## Your goal:
Hunt through the lines below for the string "brick" and copy each one that has it.

## Dataset content:
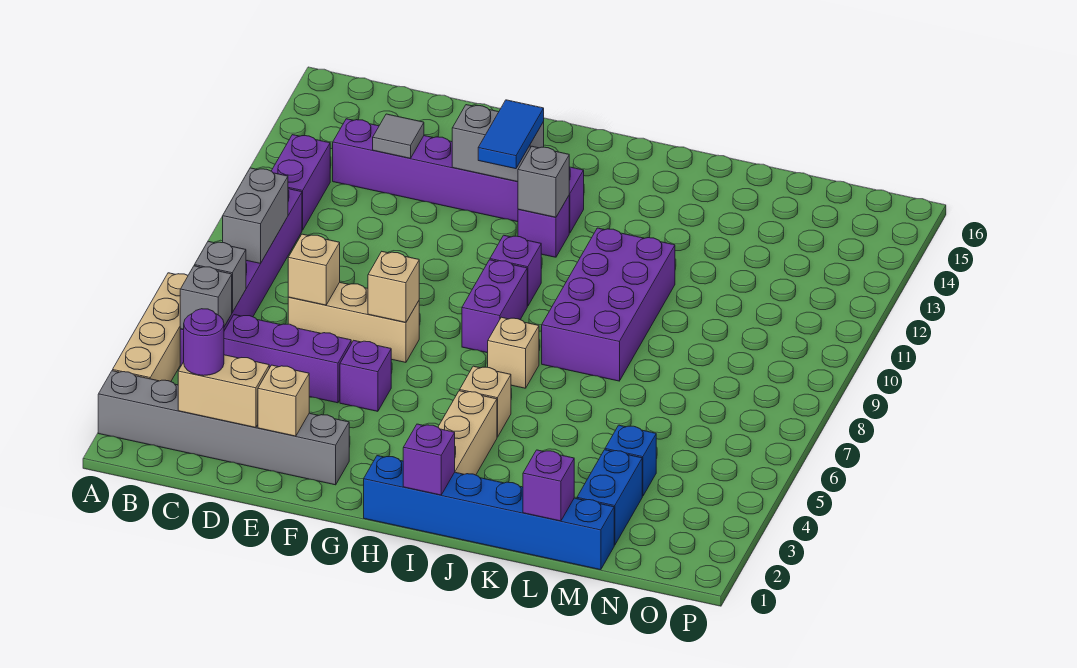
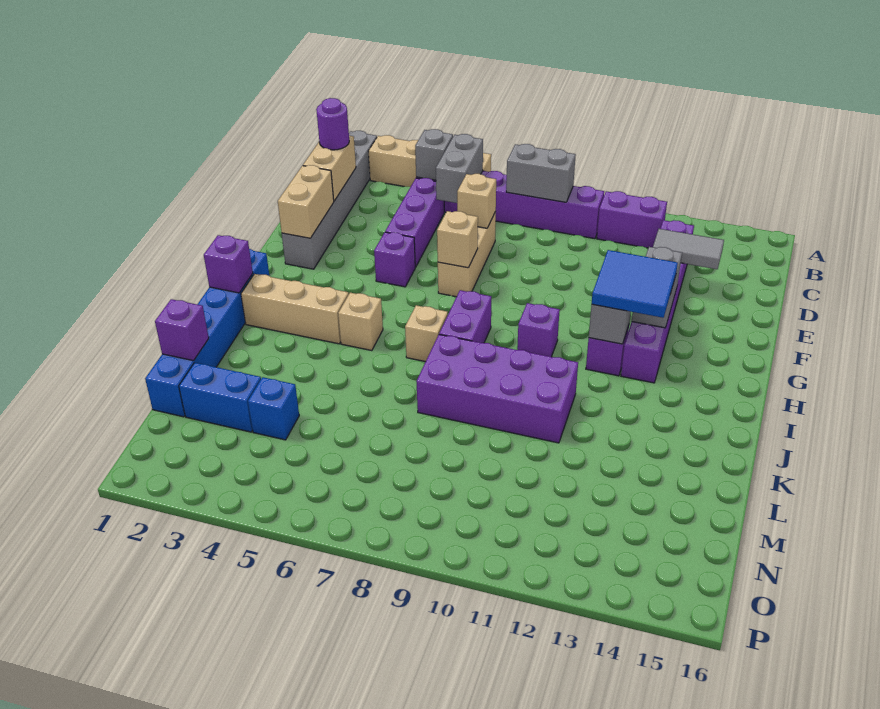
grey brick B6 level 2 -> grey brick B6:C6 level 2
grey tile D13 level 2 -> grey tile D13:D14 level 2
tan brick E2 level 2 -> tan brick E2:F2 level 2
blue tile G12:G13 level 3 -> blue tile G12:H13 level 3
purple brick H8:H9 level 1 -> purple brick H8:I8 level 1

## Solution for this problem:
grey brick B6 level 2 -> grey brick B6:C6 level 2
tan brick E2 level 2 -> tan brick E2:F2 level 2
purple brick H8:H9 level 1 -> purple brick H8:I8 level 1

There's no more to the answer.